**YOUR TASK**
Word for word, transcribe the lines from the one containing "D4: schottky 1N5817" through the end of the entries, both included, and nothing else.

═══ DATA SUPPLIED

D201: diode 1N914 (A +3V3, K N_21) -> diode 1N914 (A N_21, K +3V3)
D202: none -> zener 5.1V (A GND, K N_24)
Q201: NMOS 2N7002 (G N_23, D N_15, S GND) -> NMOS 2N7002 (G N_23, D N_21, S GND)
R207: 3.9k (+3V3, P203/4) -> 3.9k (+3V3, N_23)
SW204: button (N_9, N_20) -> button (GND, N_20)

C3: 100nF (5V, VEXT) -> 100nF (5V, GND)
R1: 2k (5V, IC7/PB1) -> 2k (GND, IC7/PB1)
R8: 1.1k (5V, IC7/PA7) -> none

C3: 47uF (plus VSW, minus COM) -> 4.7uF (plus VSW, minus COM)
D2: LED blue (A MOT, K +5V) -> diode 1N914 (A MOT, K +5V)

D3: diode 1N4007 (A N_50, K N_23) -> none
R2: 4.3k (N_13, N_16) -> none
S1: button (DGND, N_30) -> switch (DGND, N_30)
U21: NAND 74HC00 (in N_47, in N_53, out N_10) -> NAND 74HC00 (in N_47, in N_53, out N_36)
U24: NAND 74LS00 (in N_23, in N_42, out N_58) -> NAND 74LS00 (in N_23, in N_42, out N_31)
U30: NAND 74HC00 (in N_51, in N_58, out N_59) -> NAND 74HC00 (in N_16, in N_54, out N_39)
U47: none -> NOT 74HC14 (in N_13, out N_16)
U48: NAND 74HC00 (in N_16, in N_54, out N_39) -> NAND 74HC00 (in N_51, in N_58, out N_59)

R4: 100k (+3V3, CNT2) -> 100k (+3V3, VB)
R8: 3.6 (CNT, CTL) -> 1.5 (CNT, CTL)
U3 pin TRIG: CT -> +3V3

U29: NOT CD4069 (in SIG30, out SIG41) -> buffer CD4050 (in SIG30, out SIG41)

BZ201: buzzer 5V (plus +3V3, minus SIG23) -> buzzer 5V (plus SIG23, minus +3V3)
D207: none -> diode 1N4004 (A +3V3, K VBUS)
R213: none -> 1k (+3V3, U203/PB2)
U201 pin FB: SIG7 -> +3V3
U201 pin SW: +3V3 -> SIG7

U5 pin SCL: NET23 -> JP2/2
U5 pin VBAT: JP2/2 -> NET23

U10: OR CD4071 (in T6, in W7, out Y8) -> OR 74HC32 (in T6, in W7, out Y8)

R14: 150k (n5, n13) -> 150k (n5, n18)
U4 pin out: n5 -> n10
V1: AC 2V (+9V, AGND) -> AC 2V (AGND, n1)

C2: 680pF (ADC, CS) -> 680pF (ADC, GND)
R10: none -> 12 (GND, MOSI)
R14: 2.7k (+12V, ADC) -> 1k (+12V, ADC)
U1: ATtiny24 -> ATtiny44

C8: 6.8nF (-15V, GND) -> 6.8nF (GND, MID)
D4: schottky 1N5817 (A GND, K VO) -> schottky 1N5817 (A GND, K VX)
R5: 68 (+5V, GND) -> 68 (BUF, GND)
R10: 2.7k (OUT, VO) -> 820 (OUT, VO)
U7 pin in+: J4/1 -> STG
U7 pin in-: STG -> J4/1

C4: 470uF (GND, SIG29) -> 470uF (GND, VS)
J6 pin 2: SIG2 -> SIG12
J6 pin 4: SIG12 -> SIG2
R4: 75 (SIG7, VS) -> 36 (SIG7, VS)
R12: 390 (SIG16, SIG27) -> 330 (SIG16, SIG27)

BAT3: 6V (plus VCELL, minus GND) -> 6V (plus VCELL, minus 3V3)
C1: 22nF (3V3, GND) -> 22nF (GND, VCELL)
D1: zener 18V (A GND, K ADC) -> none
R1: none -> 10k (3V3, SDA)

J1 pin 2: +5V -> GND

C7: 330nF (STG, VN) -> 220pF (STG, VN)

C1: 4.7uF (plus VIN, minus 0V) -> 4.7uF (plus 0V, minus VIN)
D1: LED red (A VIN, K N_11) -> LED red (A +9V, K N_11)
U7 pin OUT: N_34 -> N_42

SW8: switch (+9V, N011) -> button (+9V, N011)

══════

**ANSWER TO THE EXERCISE**
D4: schottky 1N5817 (A GND, K VO) -> schottky 1N5817 (A GND, K VX)
R5: 68 (+5V, GND) -> 68 (BUF, GND)
R10: 2.7k (OUT, VO) -> 820 (OUT, VO)
U7 pin in+: J4/1 -> STG
U7 pin in-: STG -> J4/1

C4: 470uF (GND, SIG29) -> 470uF (GND, VS)
J6 pin 2: SIG2 -> SIG12
J6 pin 4: SIG12 -> SIG2
R4: 75 (SIG7, VS) -> 36 (SIG7, VS)
R12: 390 (SIG16, SIG27) -> 330 (SIG16, SIG27)

BAT3: 6V (plus VCELL, minus GND) -> 6V (plus VCELL, minus 3V3)
C1: 22nF (3V3, GND) -> 22nF (GND, VCELL)
D1: zener 18V (A GND, K ADC) -> none
R1: none -> 10k (3V3, SDA)

J1 pin 2: +5V -> GND

C7: 330nF (STG, VN) -> 220pF (STG, VN)

C1: 4.7uF (plus VIN, minus 0V) -> 4.7uF (plus 0V, minus VIN)
D1: LED red (A VIN, K N_11) -> LED red (A +9V, K N_11)
U7 pin OUT: N_34 -> N_42

SW8: switch (+9V, N011) -> button (+9V, N011)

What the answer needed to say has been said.